= EXERCISE DETAILS =
Write out the opening lines of the data word for word, up to and including the line with "blue clock: 3 -> 4", and leave every picture and every later line out.

= RECORD EXCERPTS =
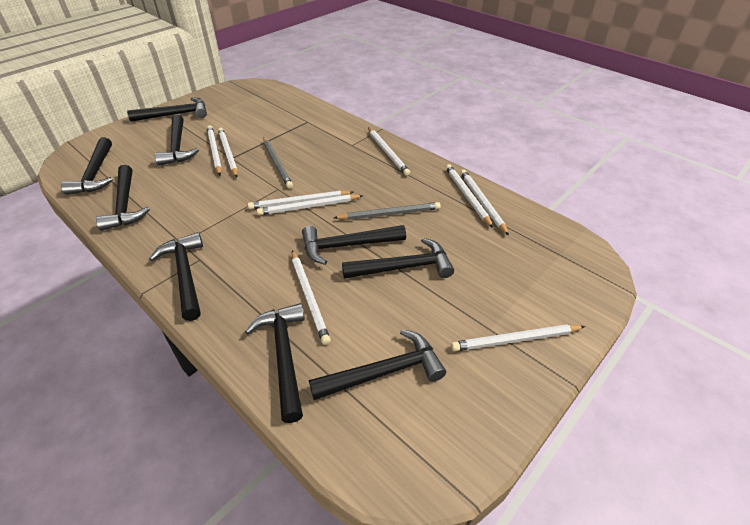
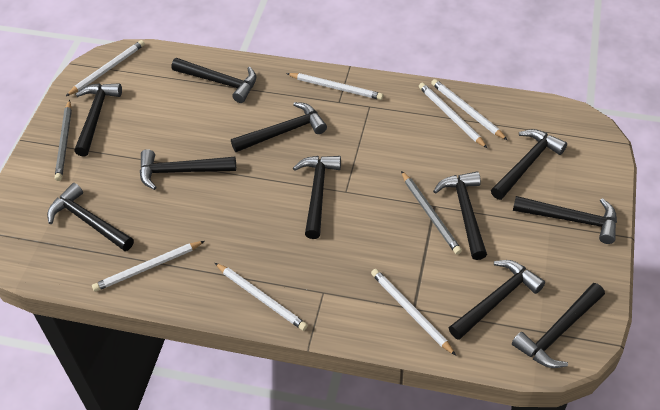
black hammer: 9 -> 11
white pencil: 9 -> 7

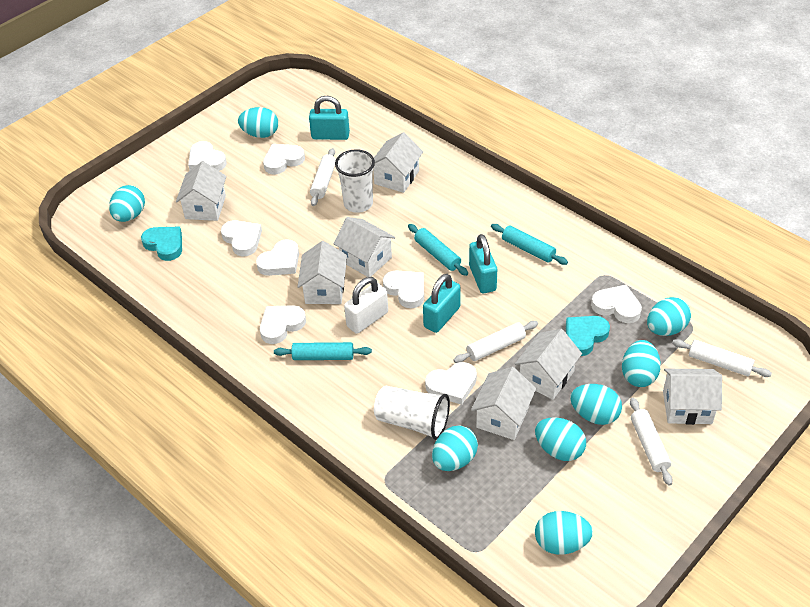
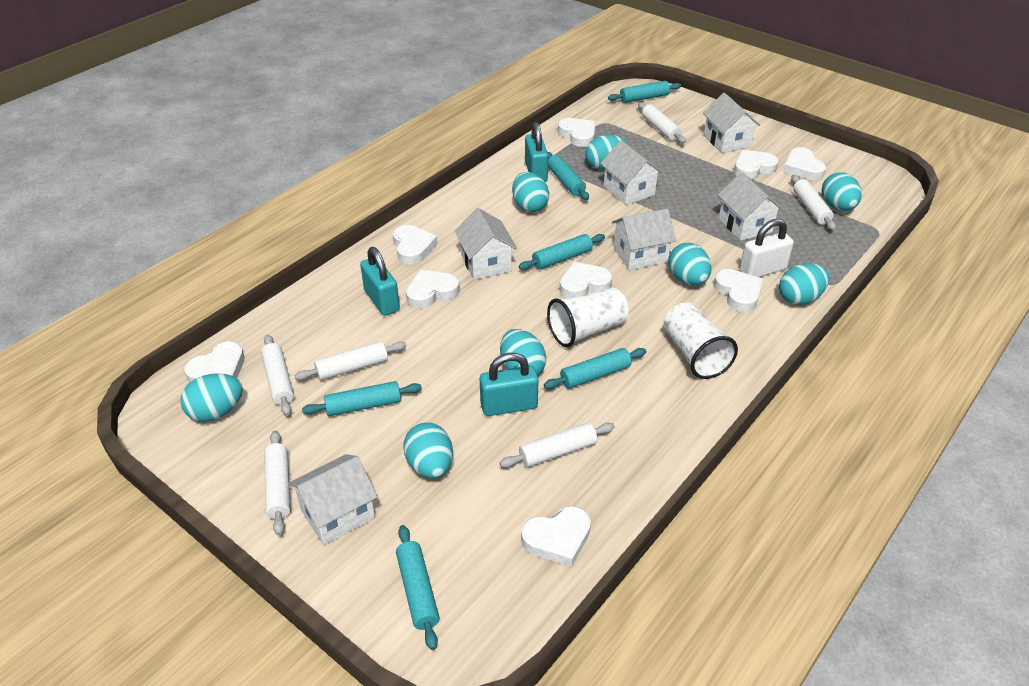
turquoise heart: 2 -> 0
turquoise rolling pin: 3 -> 6
white heart: 8 -> 9
white house: 7 -> 6
white rolling pin: 4 -> 6

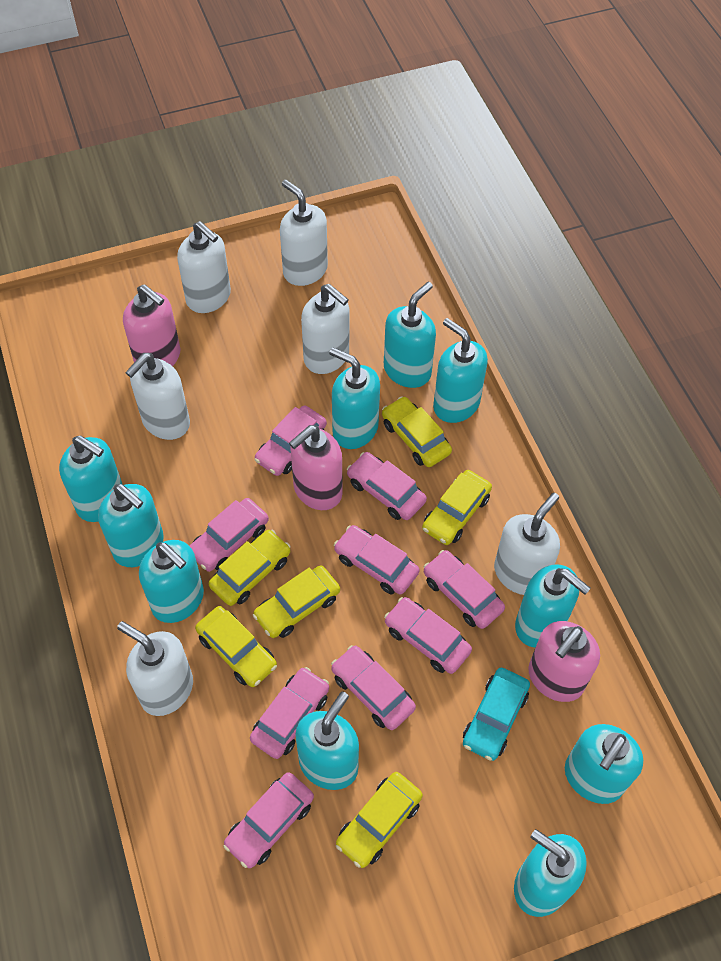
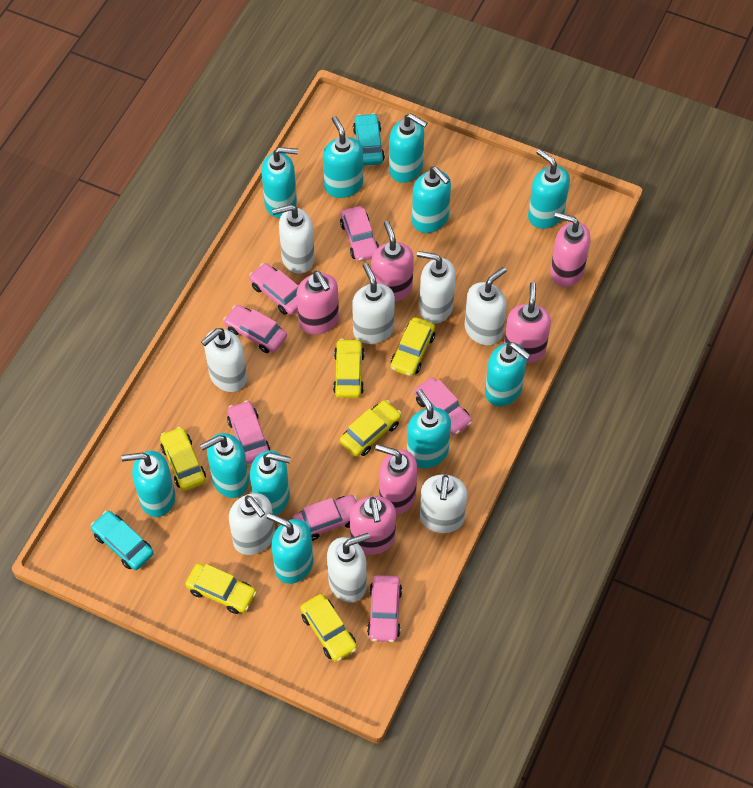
pink car: 9 -> 7
pink soap dispenser: 3 -> 6
turquoise car: 1 -> 2
turquoise soap dispenser: 10 -> 11
white soap dispenser: 6 -> 8

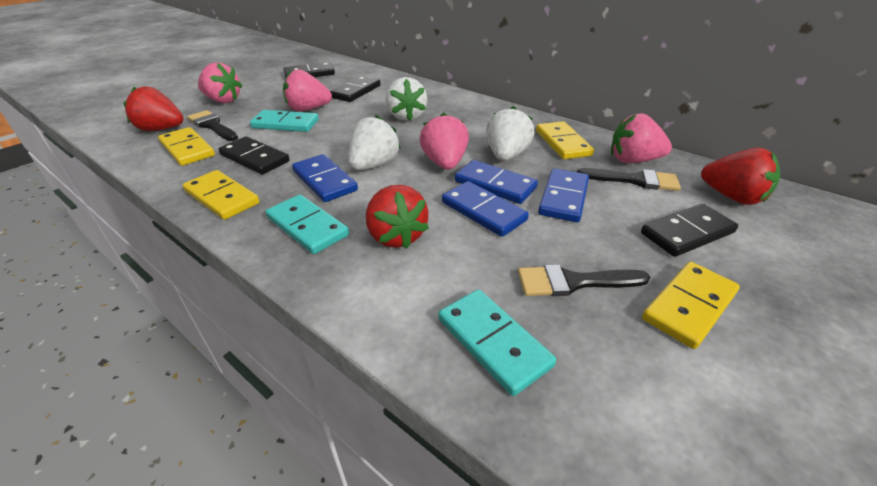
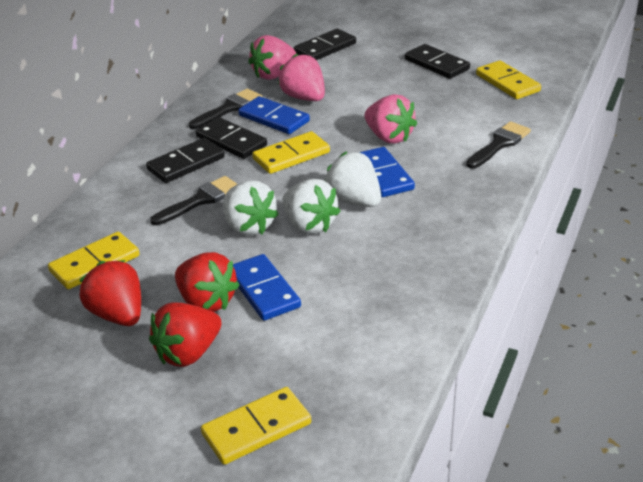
blue domino: 4 -> 3
pink strawberry: 4 -> 3
turquoise domino: 3 -> 0

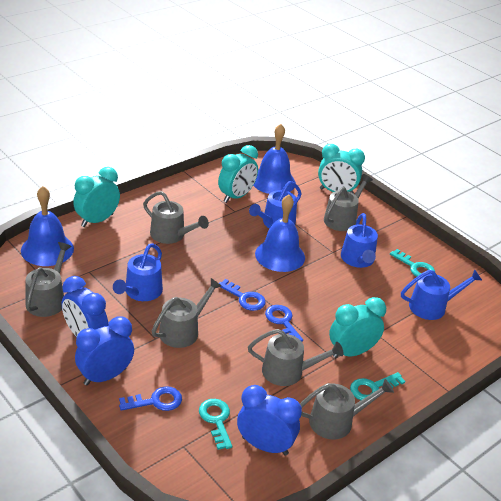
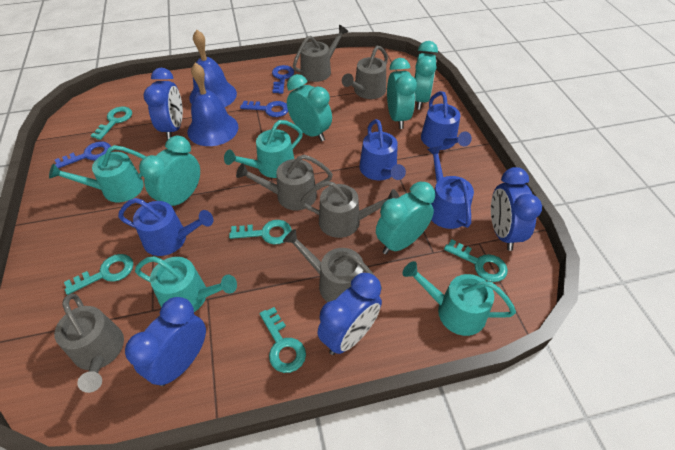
blue bell: 3 -> 2
blue clock: 3 -> 4
turquoise clock: 4 -> 5
turquoise key: 3 -> 5
turquoise watering can: 0 -> 4

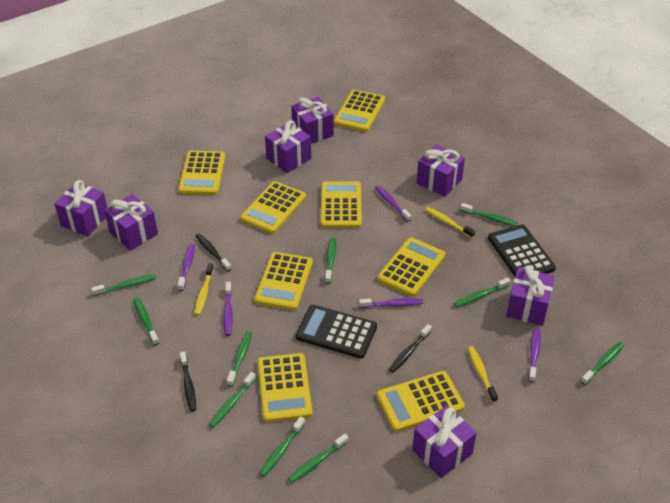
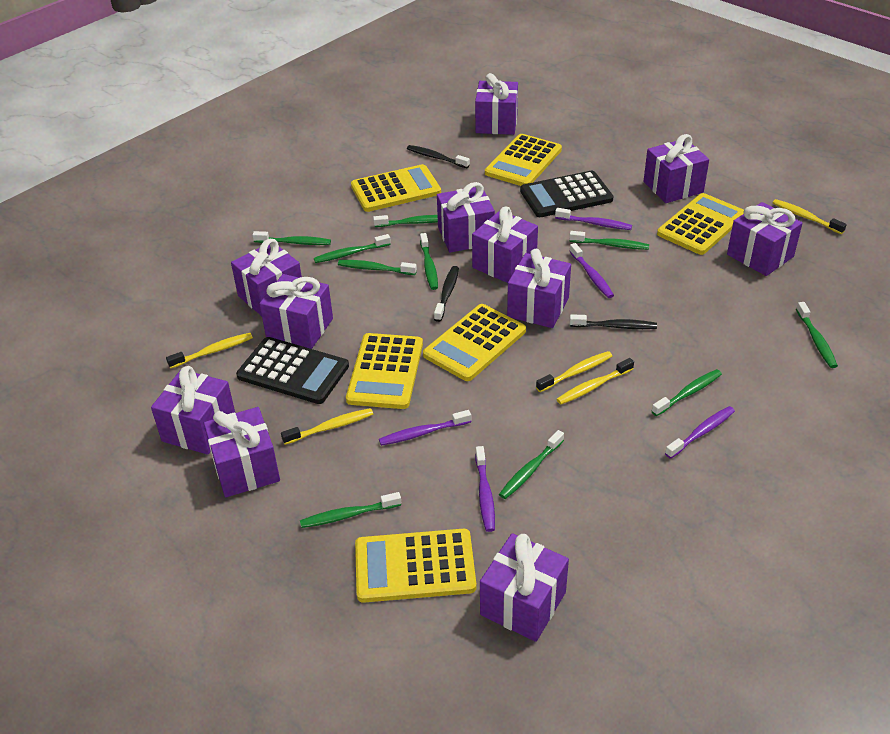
purple gift: 7 -> 11
yellow calculator: 8 -> 6
yellow toothbrush: 3 -> 5

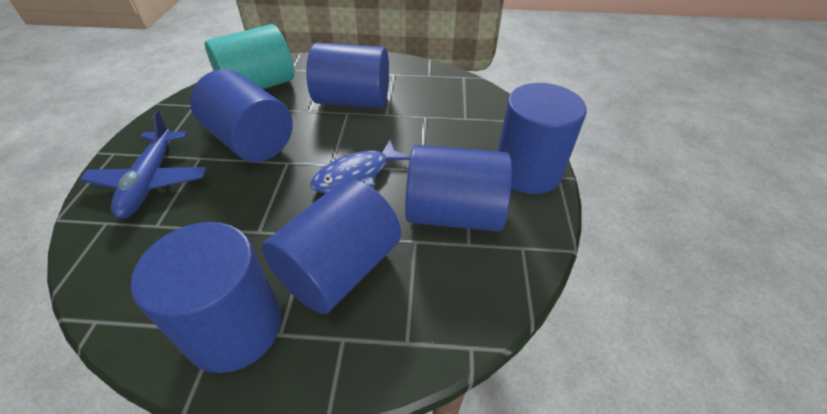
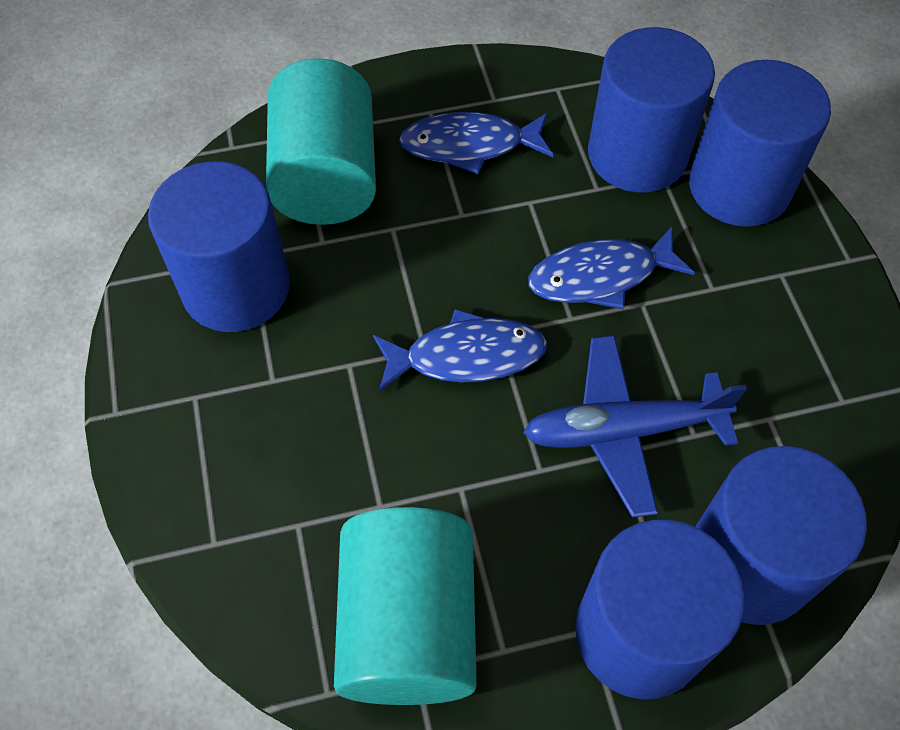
blue cylinder: 6 -> 5
blue fish: 1 -> 3
turquoise cylinder: 1 -> 2

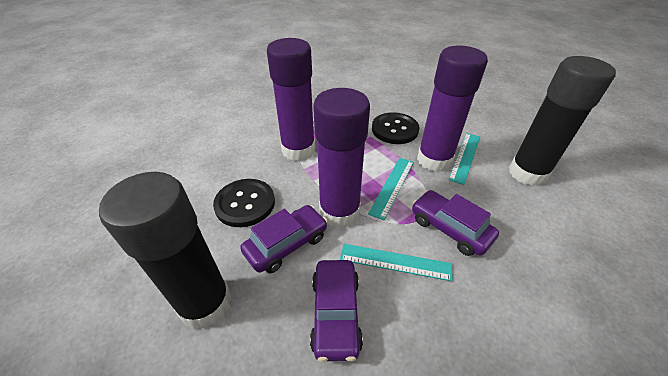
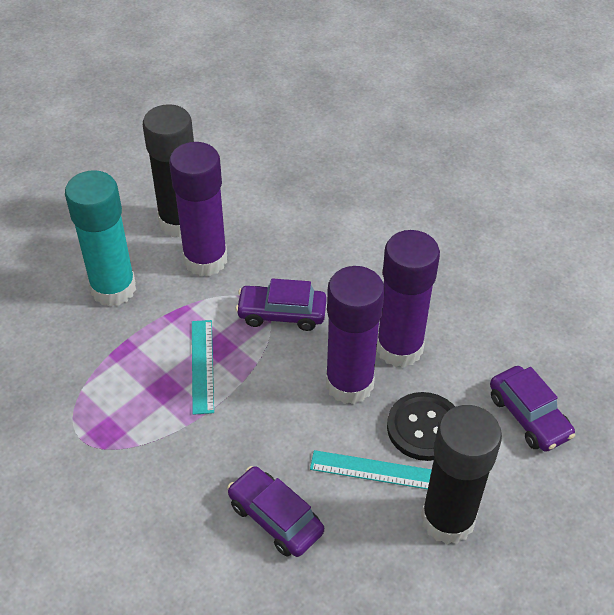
black button: 2 -> 1
turquoise glue stick: 0 -> 1
turquoise ruler: 3 -> 2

= TASK ANSWER =
black hammer: 9 -> 11
white pencil: 9 -> 7

turquoise heart: 2 -> 0
turquoise rolling pin: 3 -> 6
white heart: 8 -> 9
white house: 7 -> 6
white rolling pin: 4 -> 6

pink car: 9 -> 7
pink soap dispenser: 3 -> 6
turquoise car: 1 -> 2
turquoise soap dispenser: 10 -> 11
white soap dispenser: 6 -> 8

blue domino: 4 -> 3
pink strawberry: 4 -> 3
turquoise domino: 3 -> 0

blue bell: 3 -> 2
blue clock: 3 -> 4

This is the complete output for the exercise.